GIVEN ENTRIES ::
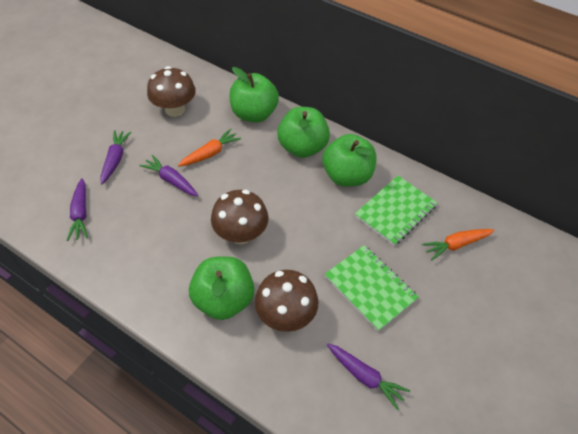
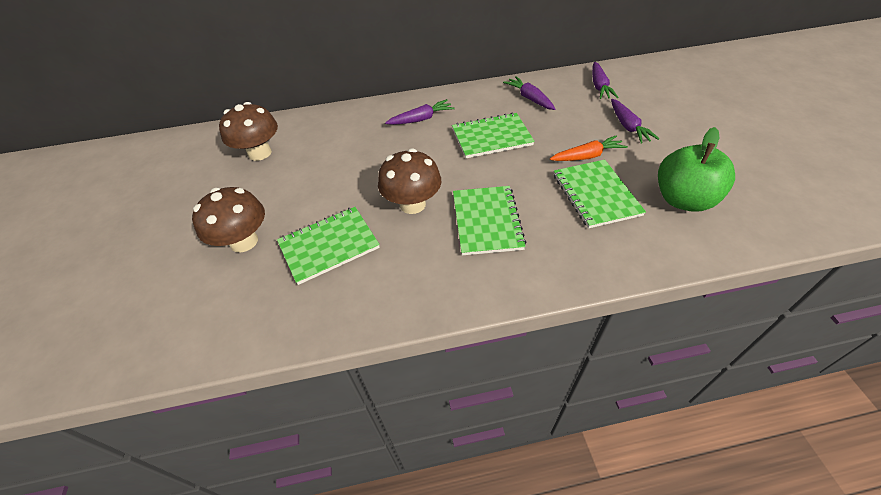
green apple: 4 -> 1
green notebook: 2 -> 4
orange carrot: 2 -> 1

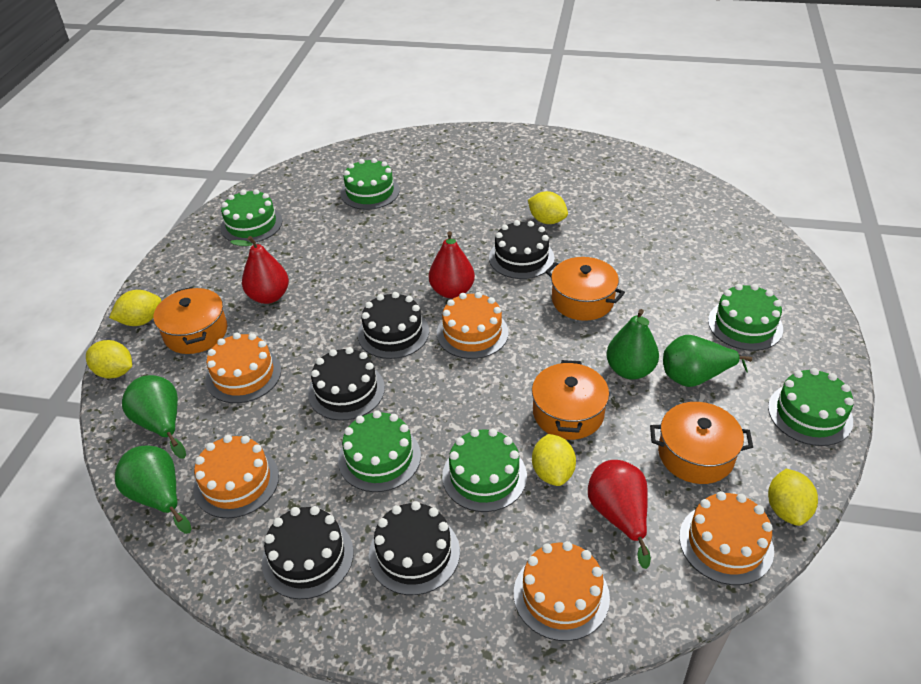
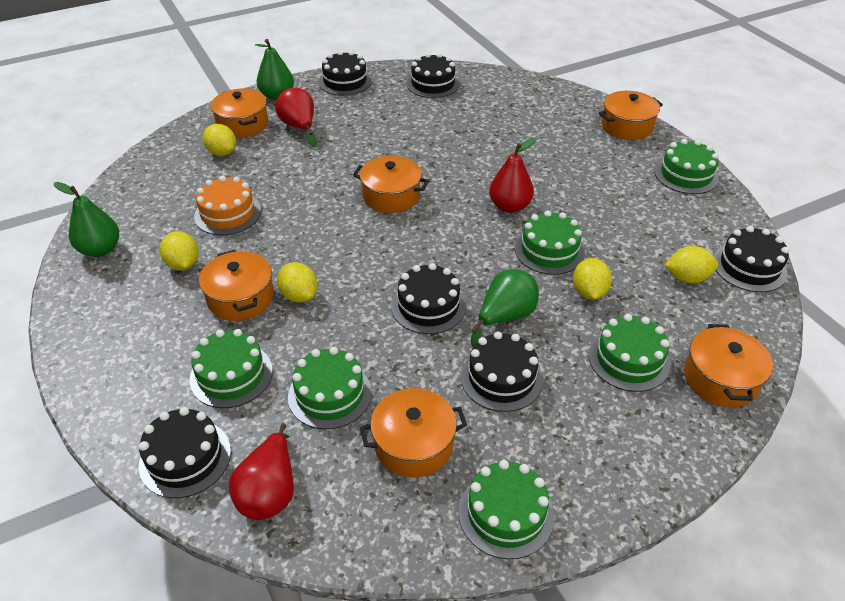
black cake: 5 -> 6
green pear: 4 -> 3
orange cake: 5 -> 1
orange pot: 4 -> 6

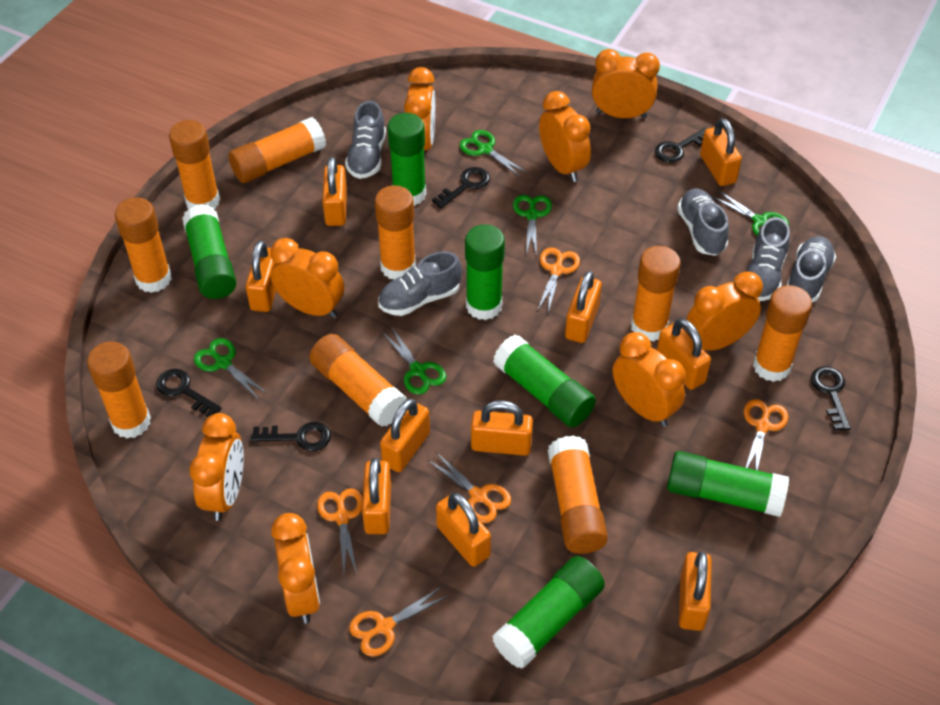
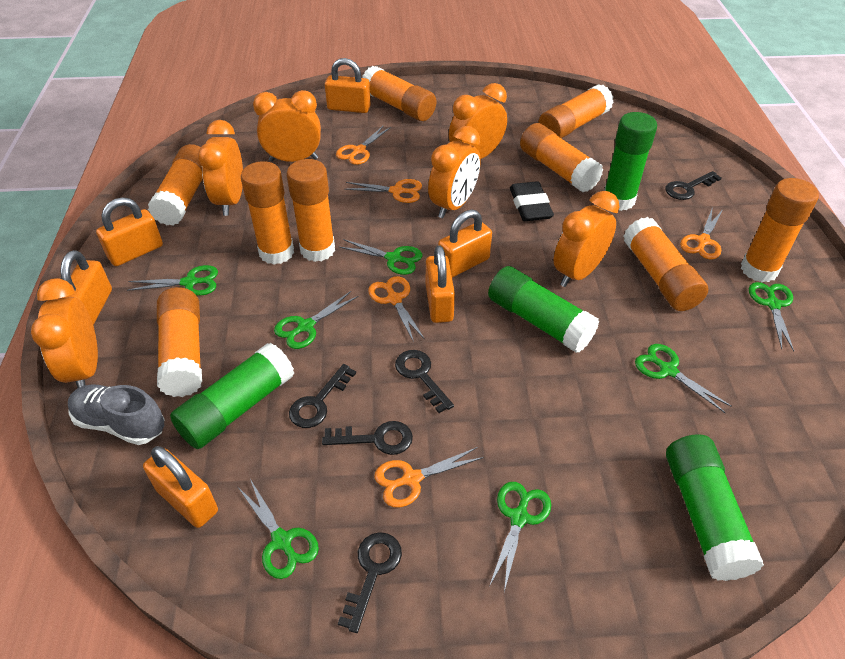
black eraser: 0 -> 1
green glue stick: 6 -> 4
green scissors: 5 -> 7
grey shoe: 5 -> 1
orange clock: 8 -> 6
orange padlock: 10 -> 6

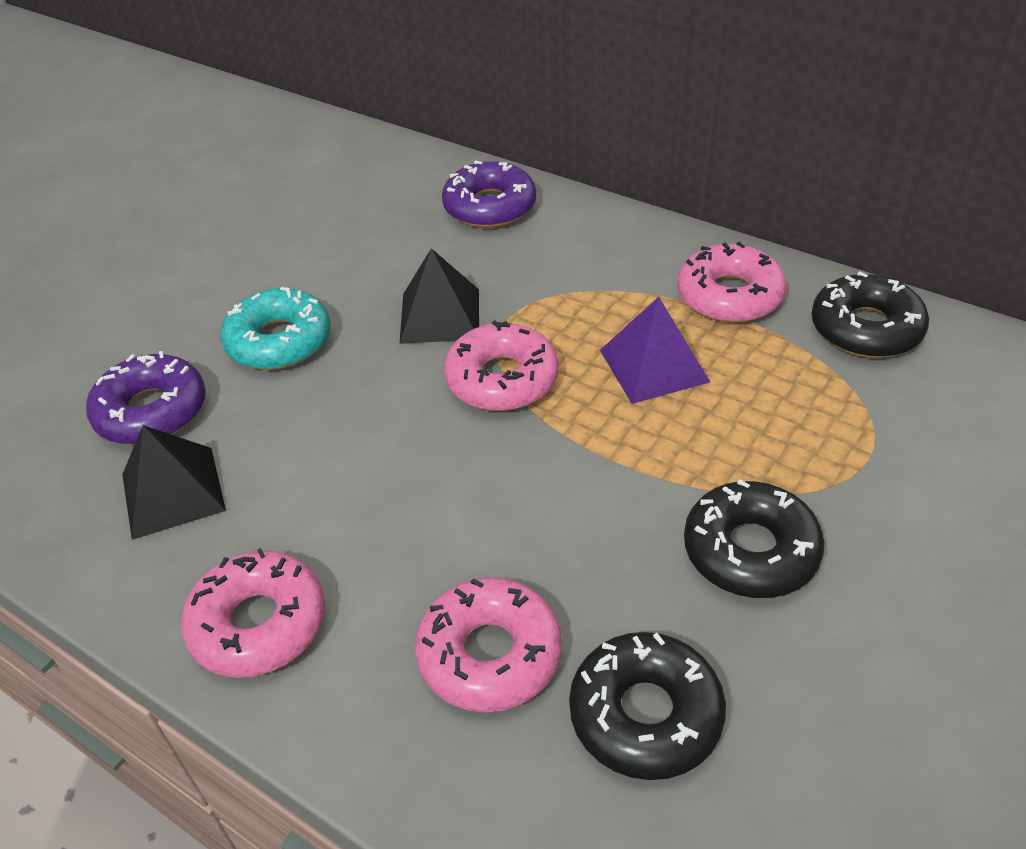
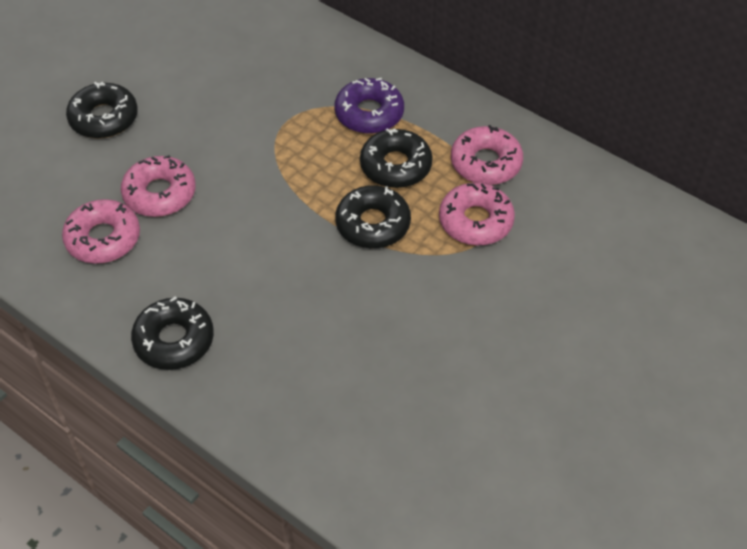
black donut: 3 -> 4
black pyramid: 2 -> 0
purple donut: 2 -> 1
purple pyramid: 1 -> 0
turquoise donut: 1 -> 0

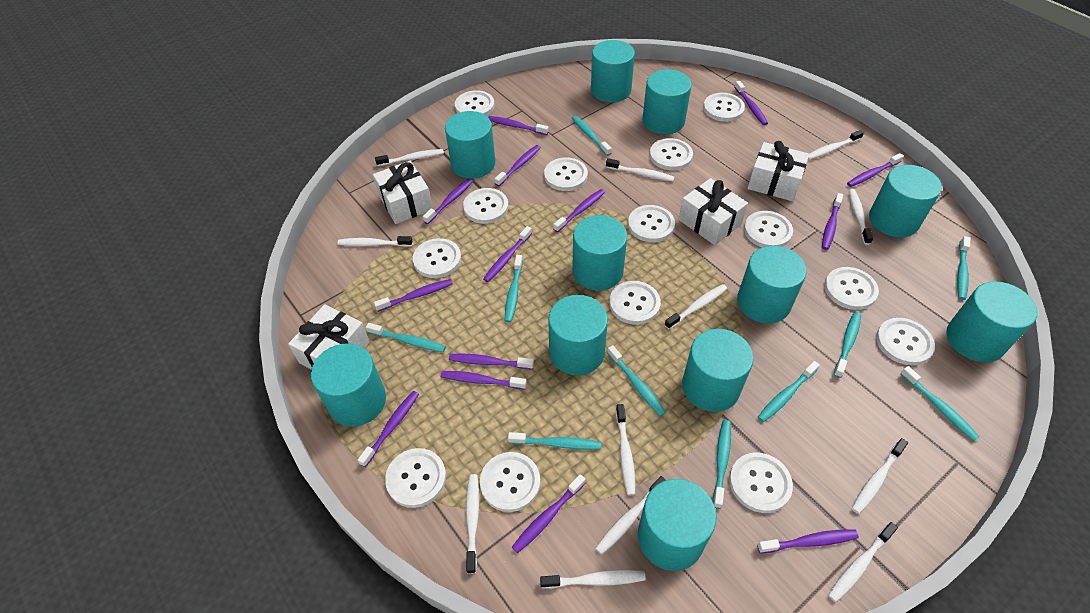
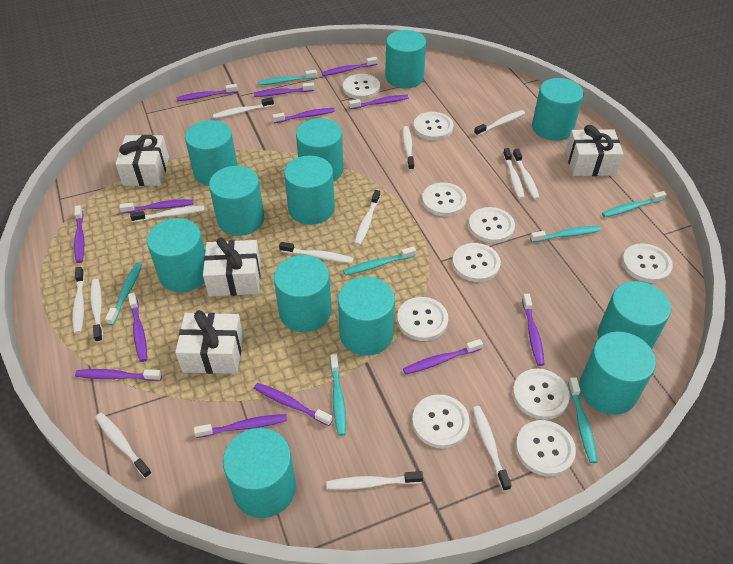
purple toothbrush: 14 -> 13
turquoise cylinder: 11 -> 12
turquoise toothbrush: 10 -> 7
white button: 14 -> 10
white toothbrush: 12 -> 13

YOUR OBJECTIVE :: Write out the material exactly as it stands, omitting every picture.

WRITTEN ANSWER ::
green apple: 4 -> 1
green notebook: 2 -> 4
orange carrot: 2 -> 1

black cake: 5 -> 6
green pear: 4 -> 3
orange cake: 5 -> 1
orange pot: 4 -> 6

black eraser: 0 -> 1
green glue stick: 6 -> 4
green scissors: 5 -> 7
grey shoe: 5 -> 1
orange clock: 8 -> 6
orange padlock: 10 -> 6

black donut: 3 -> 4
black pyramid: 2 -> 0
purple donut: 2 -> 1
purple pyramid: 1 -> 0
turquoise donut: 1 -> 0

purple toothbrush: 14 -> 13
turquoise cylinder: 11 -> 12
turquoise toothbrush: 10 -> 7
white button: 14 -> 10
white toothbrush: 12 -> 13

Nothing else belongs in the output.